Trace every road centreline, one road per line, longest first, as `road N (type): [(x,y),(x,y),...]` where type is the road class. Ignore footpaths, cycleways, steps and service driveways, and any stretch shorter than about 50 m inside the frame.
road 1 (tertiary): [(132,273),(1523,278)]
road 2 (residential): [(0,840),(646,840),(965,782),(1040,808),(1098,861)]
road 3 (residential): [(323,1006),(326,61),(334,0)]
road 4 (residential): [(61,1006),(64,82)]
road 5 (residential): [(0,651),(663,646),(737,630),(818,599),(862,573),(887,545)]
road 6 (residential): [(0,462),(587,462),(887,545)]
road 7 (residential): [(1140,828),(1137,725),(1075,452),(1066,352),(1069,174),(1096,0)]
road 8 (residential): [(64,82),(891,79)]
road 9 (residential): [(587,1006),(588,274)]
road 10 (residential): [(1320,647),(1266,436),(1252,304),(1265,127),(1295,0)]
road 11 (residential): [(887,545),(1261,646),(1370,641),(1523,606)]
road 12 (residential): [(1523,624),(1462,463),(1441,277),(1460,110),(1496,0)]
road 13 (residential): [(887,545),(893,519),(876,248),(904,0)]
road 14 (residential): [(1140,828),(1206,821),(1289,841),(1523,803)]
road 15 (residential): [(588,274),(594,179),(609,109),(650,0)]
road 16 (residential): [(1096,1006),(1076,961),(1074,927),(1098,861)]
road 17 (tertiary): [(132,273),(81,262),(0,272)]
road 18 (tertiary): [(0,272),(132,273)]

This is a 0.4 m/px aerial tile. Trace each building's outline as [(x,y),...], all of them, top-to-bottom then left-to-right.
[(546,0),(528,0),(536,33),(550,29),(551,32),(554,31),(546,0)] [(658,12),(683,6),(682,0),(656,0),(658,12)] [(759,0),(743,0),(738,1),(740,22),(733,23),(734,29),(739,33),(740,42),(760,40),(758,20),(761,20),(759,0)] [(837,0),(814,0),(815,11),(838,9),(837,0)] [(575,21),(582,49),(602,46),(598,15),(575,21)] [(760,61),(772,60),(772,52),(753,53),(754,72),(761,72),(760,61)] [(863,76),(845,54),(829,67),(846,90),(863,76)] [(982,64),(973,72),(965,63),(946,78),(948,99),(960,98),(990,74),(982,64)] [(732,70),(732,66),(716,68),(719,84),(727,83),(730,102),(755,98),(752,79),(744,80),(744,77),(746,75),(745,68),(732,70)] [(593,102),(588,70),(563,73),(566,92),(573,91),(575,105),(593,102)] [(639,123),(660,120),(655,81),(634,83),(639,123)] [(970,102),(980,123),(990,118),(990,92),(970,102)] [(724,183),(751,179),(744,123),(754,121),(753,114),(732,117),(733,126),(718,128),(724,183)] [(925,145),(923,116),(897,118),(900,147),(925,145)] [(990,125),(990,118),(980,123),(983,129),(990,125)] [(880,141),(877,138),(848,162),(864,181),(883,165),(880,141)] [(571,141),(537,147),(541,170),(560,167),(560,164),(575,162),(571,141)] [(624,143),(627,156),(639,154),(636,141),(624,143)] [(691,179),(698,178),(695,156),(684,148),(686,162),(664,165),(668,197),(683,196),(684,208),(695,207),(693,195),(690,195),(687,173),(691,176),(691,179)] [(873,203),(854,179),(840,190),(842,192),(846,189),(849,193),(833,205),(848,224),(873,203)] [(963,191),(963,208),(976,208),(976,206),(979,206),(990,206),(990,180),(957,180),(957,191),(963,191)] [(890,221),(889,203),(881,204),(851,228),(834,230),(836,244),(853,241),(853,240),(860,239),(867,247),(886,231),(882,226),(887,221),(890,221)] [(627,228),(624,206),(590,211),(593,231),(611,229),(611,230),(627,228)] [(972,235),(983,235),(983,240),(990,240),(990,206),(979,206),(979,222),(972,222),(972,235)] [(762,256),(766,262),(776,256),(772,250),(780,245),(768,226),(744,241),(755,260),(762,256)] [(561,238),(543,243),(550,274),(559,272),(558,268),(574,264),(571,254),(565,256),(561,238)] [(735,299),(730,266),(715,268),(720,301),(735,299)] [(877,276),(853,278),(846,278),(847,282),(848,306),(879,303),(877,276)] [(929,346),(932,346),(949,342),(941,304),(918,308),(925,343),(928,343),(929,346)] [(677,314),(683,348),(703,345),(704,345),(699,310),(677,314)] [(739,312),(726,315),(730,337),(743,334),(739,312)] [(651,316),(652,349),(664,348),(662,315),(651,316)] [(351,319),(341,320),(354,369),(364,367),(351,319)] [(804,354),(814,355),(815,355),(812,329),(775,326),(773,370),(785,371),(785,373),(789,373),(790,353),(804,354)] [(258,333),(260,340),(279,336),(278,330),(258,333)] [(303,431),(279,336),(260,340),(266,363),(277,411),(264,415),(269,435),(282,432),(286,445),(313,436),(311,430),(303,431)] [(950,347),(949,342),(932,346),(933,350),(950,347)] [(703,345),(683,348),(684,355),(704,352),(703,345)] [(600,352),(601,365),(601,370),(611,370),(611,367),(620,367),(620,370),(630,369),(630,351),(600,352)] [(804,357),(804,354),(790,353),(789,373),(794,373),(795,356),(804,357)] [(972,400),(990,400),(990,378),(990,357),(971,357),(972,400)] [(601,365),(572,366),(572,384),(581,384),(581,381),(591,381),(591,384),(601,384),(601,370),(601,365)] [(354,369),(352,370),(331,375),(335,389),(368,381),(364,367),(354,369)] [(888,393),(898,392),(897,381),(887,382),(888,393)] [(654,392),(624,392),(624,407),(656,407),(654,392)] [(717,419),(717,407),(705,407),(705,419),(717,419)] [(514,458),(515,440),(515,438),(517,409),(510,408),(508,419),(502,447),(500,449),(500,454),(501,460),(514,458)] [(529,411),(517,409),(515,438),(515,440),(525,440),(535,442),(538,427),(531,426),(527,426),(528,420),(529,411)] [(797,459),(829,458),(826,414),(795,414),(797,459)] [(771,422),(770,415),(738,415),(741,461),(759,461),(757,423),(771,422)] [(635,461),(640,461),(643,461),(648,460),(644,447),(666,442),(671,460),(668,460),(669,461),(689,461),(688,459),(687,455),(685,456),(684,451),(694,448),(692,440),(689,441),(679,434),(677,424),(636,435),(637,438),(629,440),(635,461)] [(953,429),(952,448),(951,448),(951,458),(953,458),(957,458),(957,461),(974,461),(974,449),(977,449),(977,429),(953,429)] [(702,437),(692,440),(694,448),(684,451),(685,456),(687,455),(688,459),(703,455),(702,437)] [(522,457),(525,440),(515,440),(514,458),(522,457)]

## Exercise requirements
Every record, from top to bottom, must be transcribed exactly.

## Output of the exercise
Trace every road centreline, one road per line, longest first, as `road N (type): [(x,y),(x,y),...]` where type is the road class. Ignore footpaths, cycleways, steps and service driveways, and any stretch shorter than about 50 m inside the frame.
road 1 (tertiary): [(132,273),(1523,278)]
road 2 (residential): [(0,840),(646,840),(965,782),(1040,808),(1098,861)]
road 3 (residential): [(323,1006),(326,61),(334,0)]
road 4 (residential): [(61,1006),(64,82)]
road 5 (residential): [(0,651),(663,646),(737,630),(818,599),(862,573),(887,545)]
road 6 (residential): [(0,462),(587,462),(887,545)]
road 7 (residential): [(1140,828),(1137,725),(1075,452),(1066,352),(1069,174),(1096,0)]
road 8 (residential): [(64,82),(891,79)]
road 9 (residential): [(587,1006),(588,274)]
road 10 (residential): [(1320,647),(1266,436),(1252,304),(1265,127),(1295,0)]
road 11 (residential): [(887,545),(1261,646),(1370,641),(1523,606)]
road 12 (residential): [(1523,624),(1462,463),(1441,277),(1460,110),(1496,0)]
road 13 (residential): [(887,545),(893,519),(876,248),(904,0)]
road 14 (residential): [(1140,828),(1206,821),(1289,841),(1523,803)]
road 15 (residential): [(588,274),(594,179),(609,109),(650,0)]
road 16 (residential): [(1096,1006),(1076,961),(1074,927),(1098,861)]
road 17 (tertiary): [(132,273),(81,262),(0,272)]
road 18 (tertiary): [(0,272),(132,273)]

This is a 0.4 m/px aerial tile. Trace each building's outline as [(x,y),...], all of them, top-to-bottom then left-to-right.
[(546,0),(528,0),(536,33),(550,29),(551,32),(554,31),(546,0)] [(658,12),(683,6),(682,0),(656,0),(658,12)] [(759,0),(743,0),(738,1),(740,22),(733,23),(734,29),(739,33),(740,42),(760,40),(758,20),(761,20),(759,0)] [(837,0),(814,0),(815,11),(838,9),(837,0)] [(575,21),(582,49),(602,46),(598,15),(575,21)] [(760,61),(772,60),(772,52),(753,53),(754,72),(761,72),(760,61)] [(863,76),(845,54),(829,67),(846,90),(863,76)] [(982,64),(973,72),(965,63),(946,78),(948,99),(960,98),(990,74),(982,64)] [(732,70),(732,66),(716,68),(719,84),(727,83),(730,102),(755,98),(752,79),(744,80),(744,77),(746,75),(745,68),(732,70)] [(593,102),(588,70),(563,73),(566,92),(573,91),(575,105),(593,102)] [(639,123),(660,120),(655,81),(634,83),(639,123)] [(970,102),(980,123),(990,118),(990,92),(970,102)] [(724,183),(751,179),(744,123),(754,121),(753,114),(732,117),(733,126),(718,128),(724,183)] [(925,145),(923,116),(897,118),(900,147),(925,145)] [(990,125),(990,118),(980,123),(983,129),(990,125)] [(880,141),(877,138),(848,162),(864,181),(883,165),(880,141)] [(571,141),(537,147),(541,170),(560,167),(560,164),(575,162),(571,141)] [(624,143),(627,156),(639,154),(636,141),(624,143)] [(691,179),(698,178),(695,156),(684,148),(686,162),(664,165),(668,197),(683,196),(684,208),(695,207),(693,195),(690,195),(687,173),(691,176),(691,179)] [(873,203),(854,179),(840,190),(842,192),(846,189),(849,193),(833,205),(848,224),(873,203)] [(963,191),(963,208),(976,208),(976,206),(979,206),(990,206),(990,180),(957,180),(957,191),(963,191)] [(890,221),(889,203),(881,204),(851,228),(834,230),(836,244),(853,241),(853,240),(860,239),(867,247),(886,231),(882,226),(887,221),(890,221)] [(627,228),(624,206),(590,211),(593,231),(611,229),(611,230),(627,228)] [(972,235),(983,235),(983,240),(990,240),(990,206),(979,206),(979,222),(972,222),(972,235)] [(762,256),(766,262),(776,256),(772,250),(780,245),(768,226),(744,241),(755,260),(762,256)] [(561,238),(543,243),(550,274),(559,272),(558,268),(574,264),(571,254),(565,256),(561,238)] [(735,299),(730,266),(715,268),(720,301),(735,299)] [(877,276),(853,278),(846,278),(847,282),(848,306),(879,303),(877,276)] [(929,346),(932,346),(949,342),(941,304),(918,308),(925,343),(928,343),(929,346)] [(677,314),(683,348),(703,345),(704,345),(699,310),(677,314)] [(739,312),(726,315),(730,337),(743,334),(739,312)] [(651,316),(652,349),(664,348),(662,315),(651,316)] [(351,319),(341,320),(354,369),(364,367),(351,319)] [(804,354),(814,355),(815,355),(812,329),(775,326),(773,370),(785,371),(785,373),(789,373),(790,353),(804,354)] [(258,333),(260,340),(279,336),(278,330),(258,333)] [(303,431),(279,336),(260,340),(266,363),(277,411),(264,415),(269,435),(282,432),(286,445),(313,436),(311,430),(303,431)] [(950,347),(949,342),(932,346),(933,350),(950,347)] [(703,345),(683,348),(684,355),(704,352),(703,345)] [(600,352),(601,365),(601,370),(611,370),(611,367),(620,367),(620,370),(630,369),(630,351),(600,352)] [(804,357),(804,354),(790,353),(789,373),(794,373),(795,356),(804,357)] [(972,400),(990,400),(990,378),(990,357),(971,357),(972,400)] [(601,365),(572,366),(572,384),(581,384),(581,381),(591,381),(591,384),(601,384),(601,370),(601,365)] [(354,369),(352,370),(331,375),(335,389),(368,381),(364,367),(354,369)] [(888,393),(898,392),(897,381),(887,382),(888,393)] [(654,392),(624,392),(624,407),(656,407),(654,392)] [(717,419),(717,407),(705,407),(705,419),(717,419)] [(514,458),(515,440),(515,438),(517,409),(510,408),(508,419),(502,447),(500,449),(500,454),(501,460),(514,458)] [(529,411),(517,409),(515,438),(515,440),(525,440),(535,442),(538,427),(531,426),(527,426),(528,420),(529,411)] [(797,459),(829,458),(826,414),(795,414),(797,459)] [(771,422),(770,415),(738,415),(741,461),(759,461),(757,423),(771,422)] [(635,461),(640,461),(643,461),(648,460),(644,447),(666,442),(671,460),(668,460),(669,461),(689,461),(688,459),(687,455),(685,456),(684,451),(694,448),(692,440),(689,441),(679,434),(677,424),(636,435),(637,438),(629,440),(635,461)] [(953,429),(952,448),(951,448),(951,458),(953,458),(957,458),(957,461),(974,461),(974,449),(977,449),(977,429),(953,429)] [(702,437),(692,440),(694,448),(684,451),(685,456),(687,455),(688,459),(703,455),(702,437)] [(522,457),(525,440),(515,440),(514,458),(522,457)]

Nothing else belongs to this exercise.